_Task goal_
Copy out each line of the data below in which "camera" appears.
**** Records ****
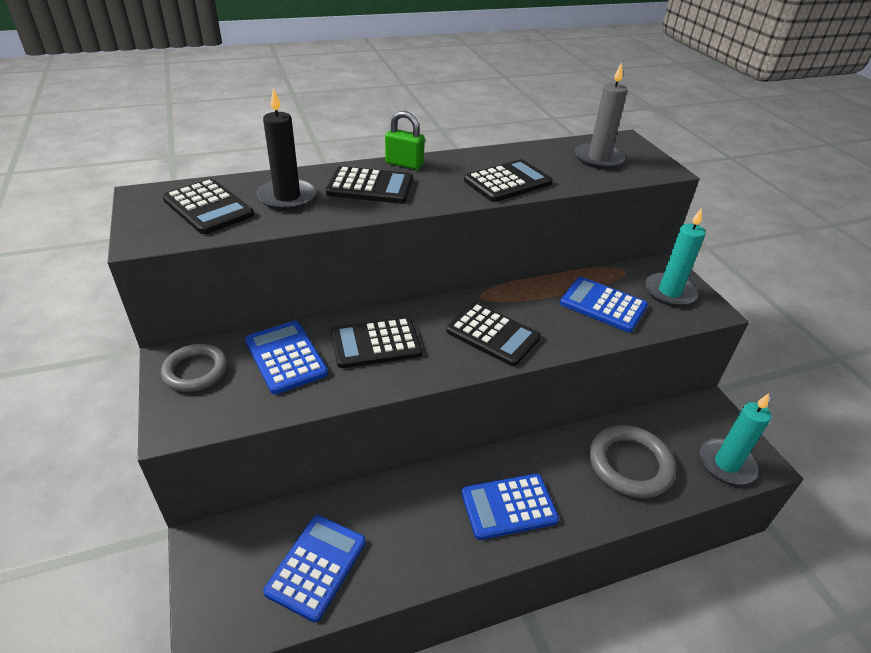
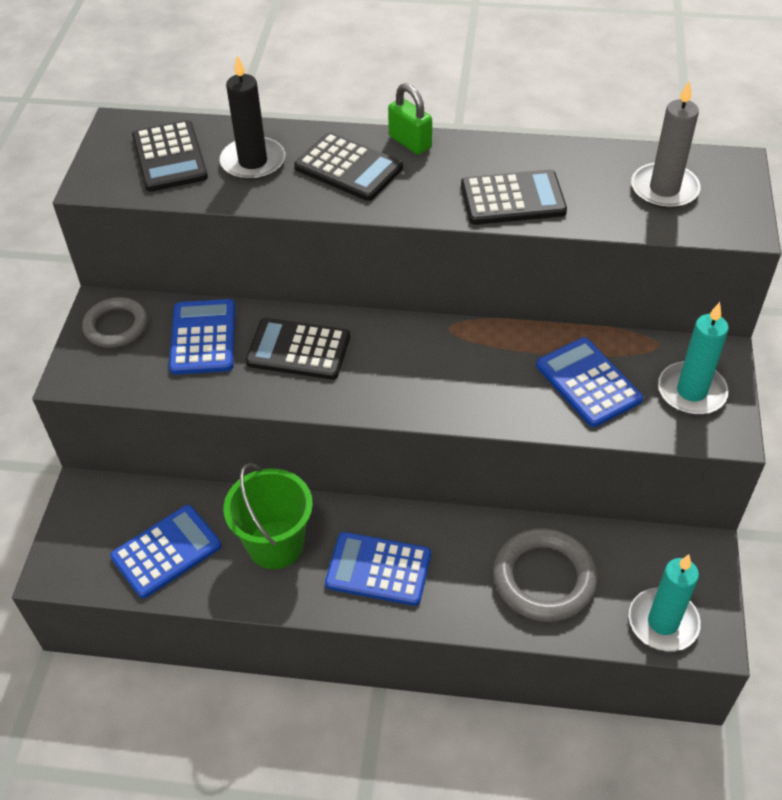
camera: 30 degrees right, 10 degrees up
(412, 520) = (275, 544): none -> green bucket
(493, 334) = (428, 379): black calculator -> none

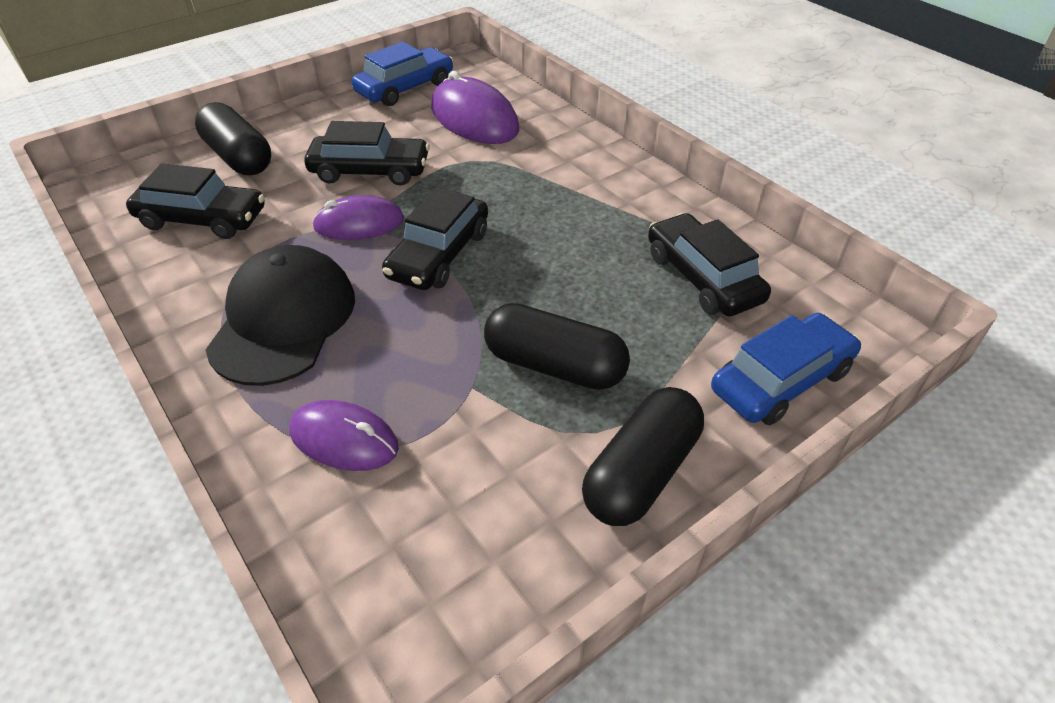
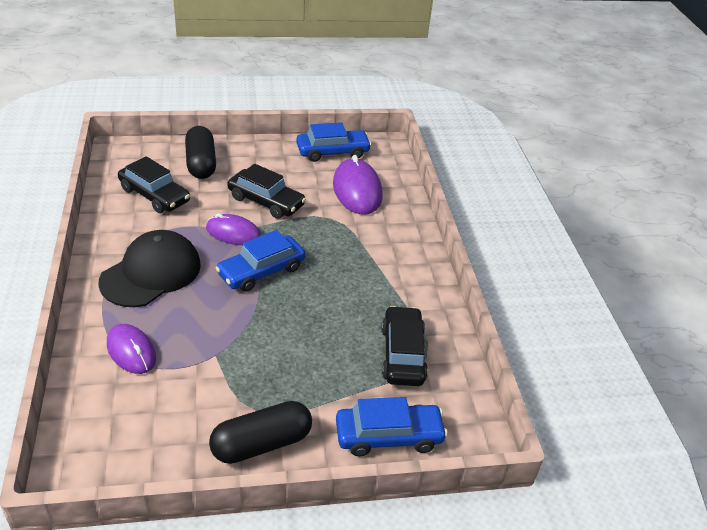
camera: 25 degrees right, 5 degrees down
(439, 254) = (261, 271): black car -> blue car
(554, 365) = (268, 364): black capsule -> none

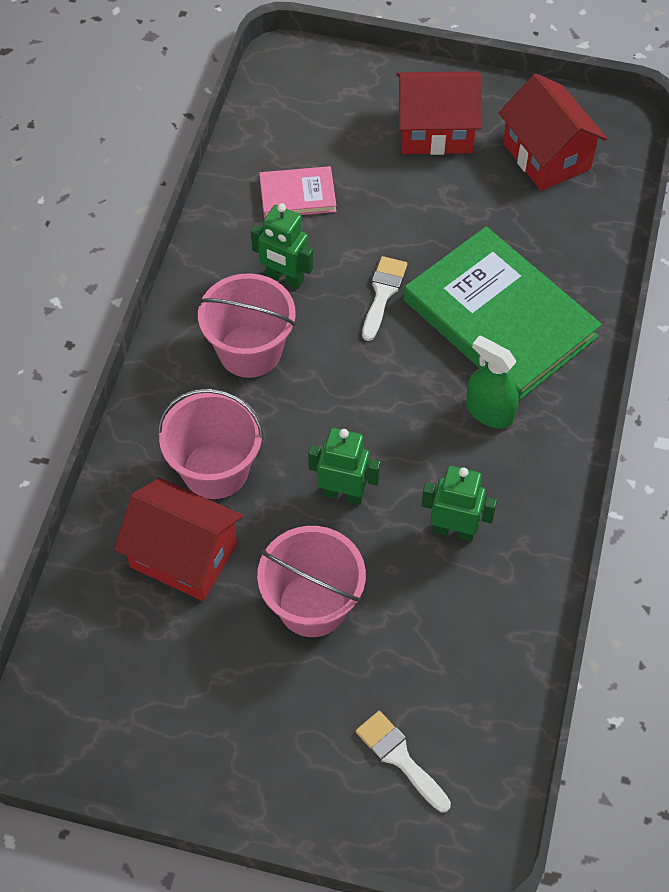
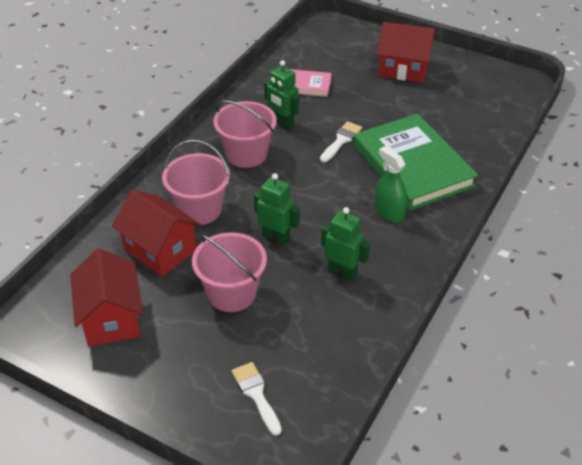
camera: 15 degrees right, 15 degrees down
(546, 156) = (470, 91): red house -> red house (111, 318)

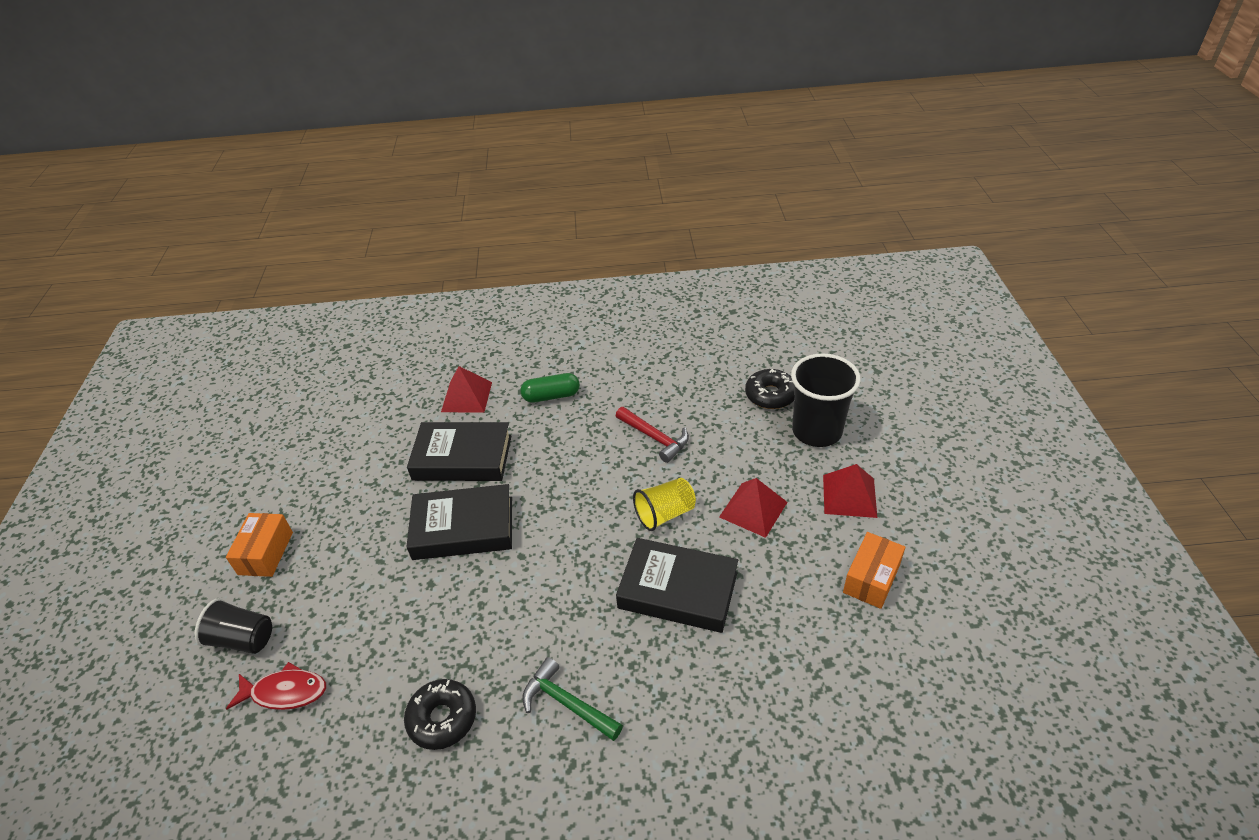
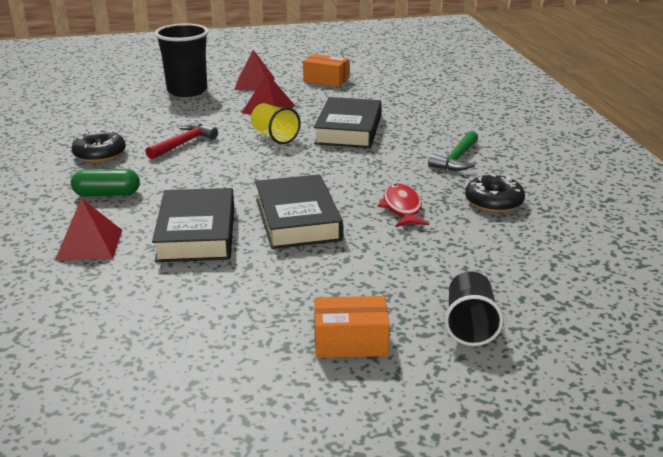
camera: 100 degrees left, 15 degrees down
(285, 692) = (512, 282): red fish -> red fish (402, 208)
(551, 396) = (107, 194): green capsule -> green capsule turned 75 degrees counterclockwise
(770, 395) = (139, 104): black donut -> black donut (100, 154)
****
_Answer for this exercise_
camera: 30 degrees right, 10 degrees up
camera: 25 degrees right, 5 degrees down
camera: 15 degrees right, 15 degrees down
camera: 100 degrees left, 15 degrees down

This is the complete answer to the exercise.